§ **Work to complete**
Reproduce, with no alteration, the span of lines that begins at the line containing "C3: 15nF (GND, VA) -> none" and ends at the last line of the records, both ends included, and nothing else.

§ **Exercise input**

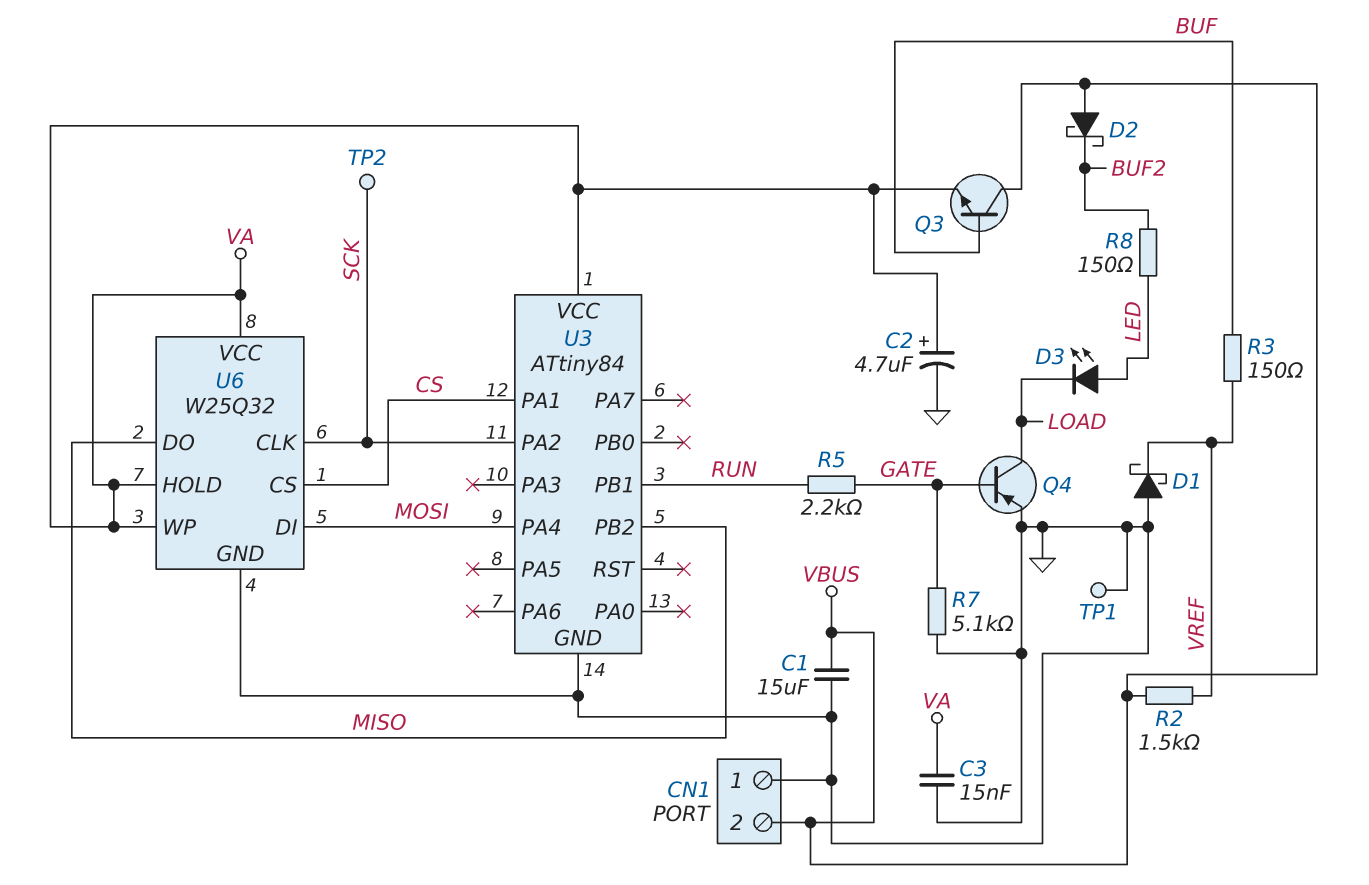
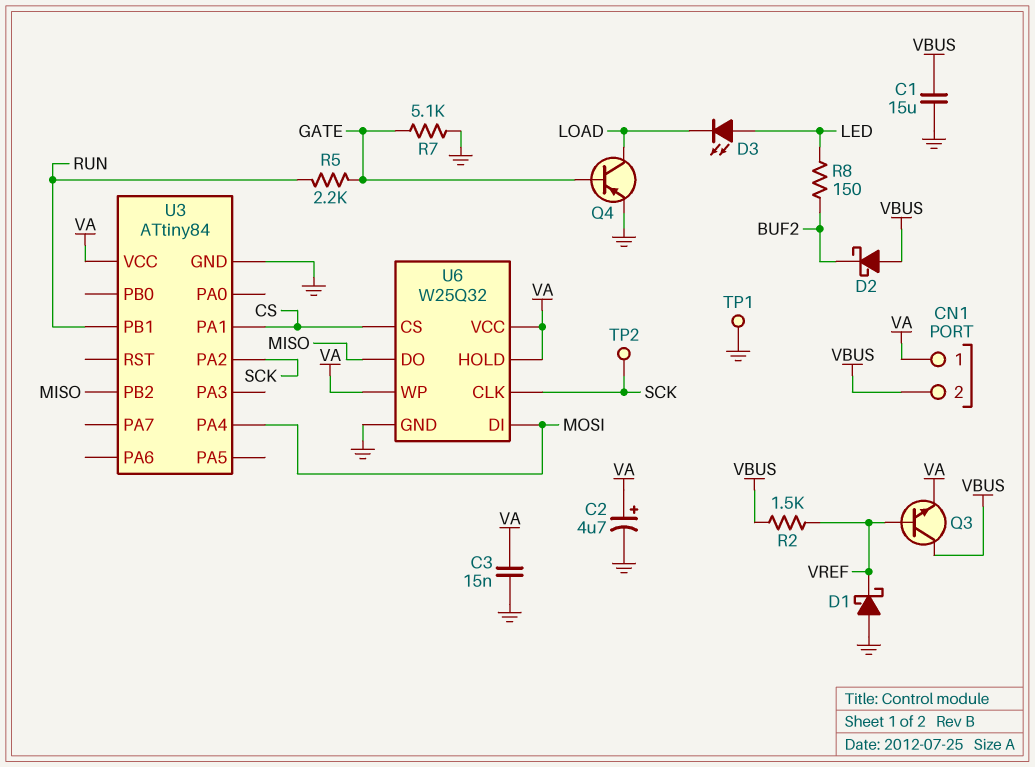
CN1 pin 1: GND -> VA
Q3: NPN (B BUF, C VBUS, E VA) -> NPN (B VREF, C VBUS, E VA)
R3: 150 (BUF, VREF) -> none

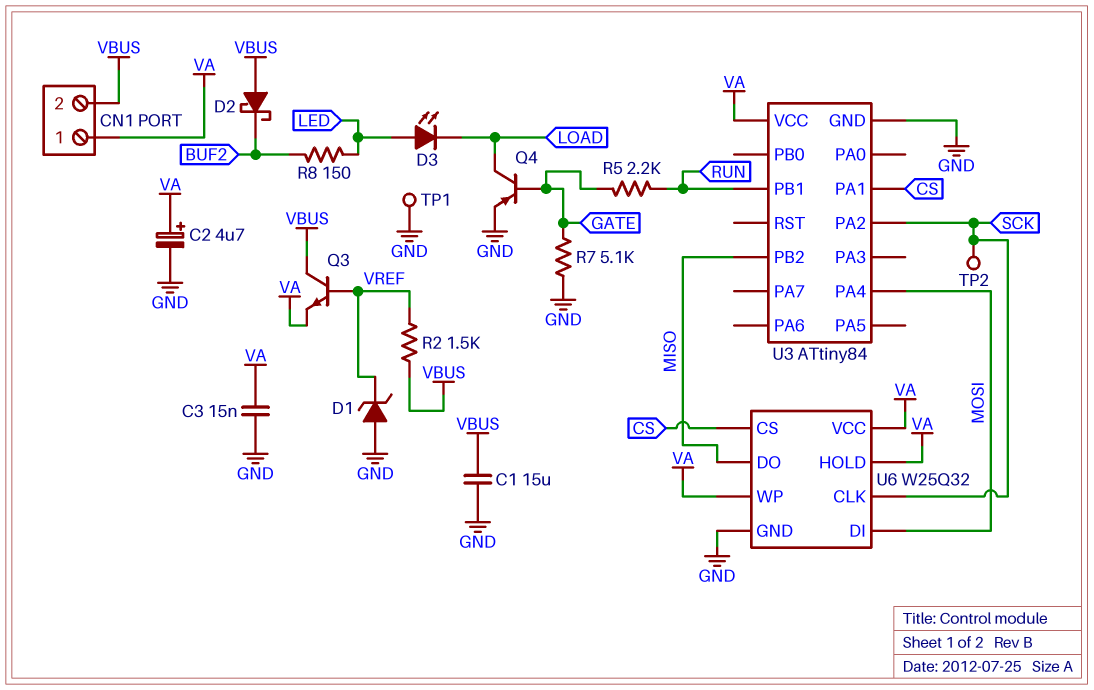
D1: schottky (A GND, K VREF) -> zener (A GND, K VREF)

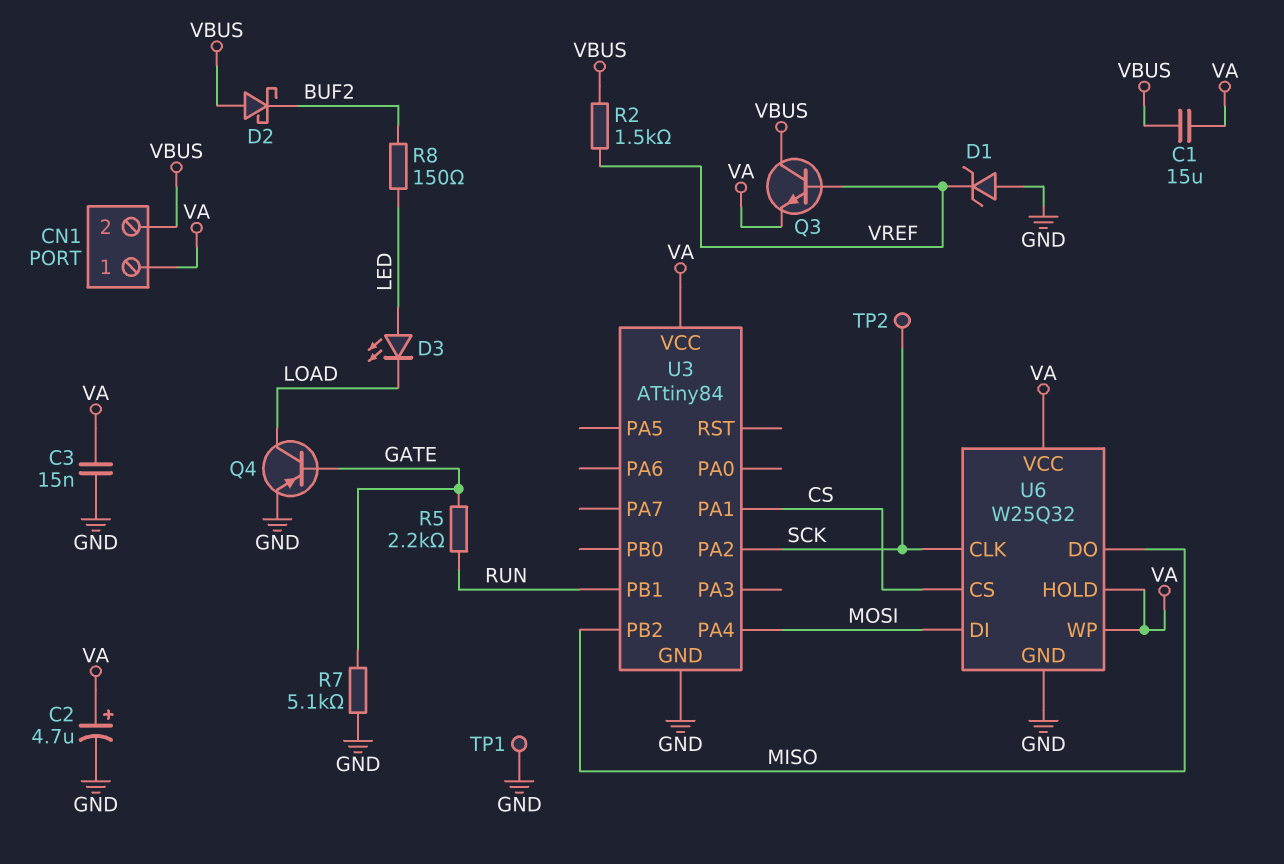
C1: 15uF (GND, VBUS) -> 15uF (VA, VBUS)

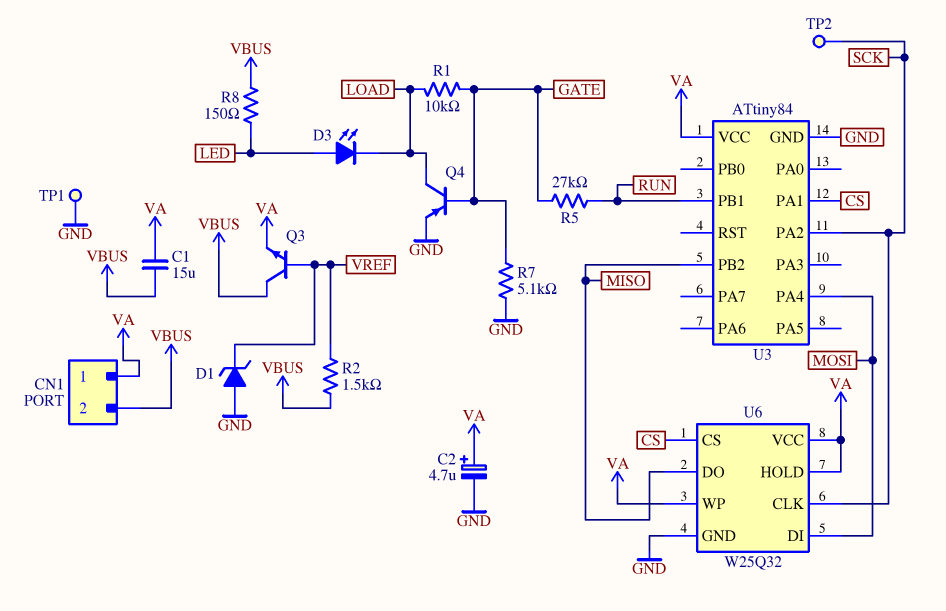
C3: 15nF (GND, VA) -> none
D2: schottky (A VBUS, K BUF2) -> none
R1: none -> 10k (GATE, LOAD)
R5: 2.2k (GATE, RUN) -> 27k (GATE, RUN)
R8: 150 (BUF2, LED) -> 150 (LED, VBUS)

§ **Solution to this task**
C3: 15nF (GND, VA) -> none
D2: schottky (A VBUS, K BUF2) -> none
R1: none -> 10k (GATE, LOAD)
R5: 2.2k (GATE, RUN) -> 27k (GATE, RUN)
R8: 150 (BUF2, LED) -> 150 (LED, VBUS)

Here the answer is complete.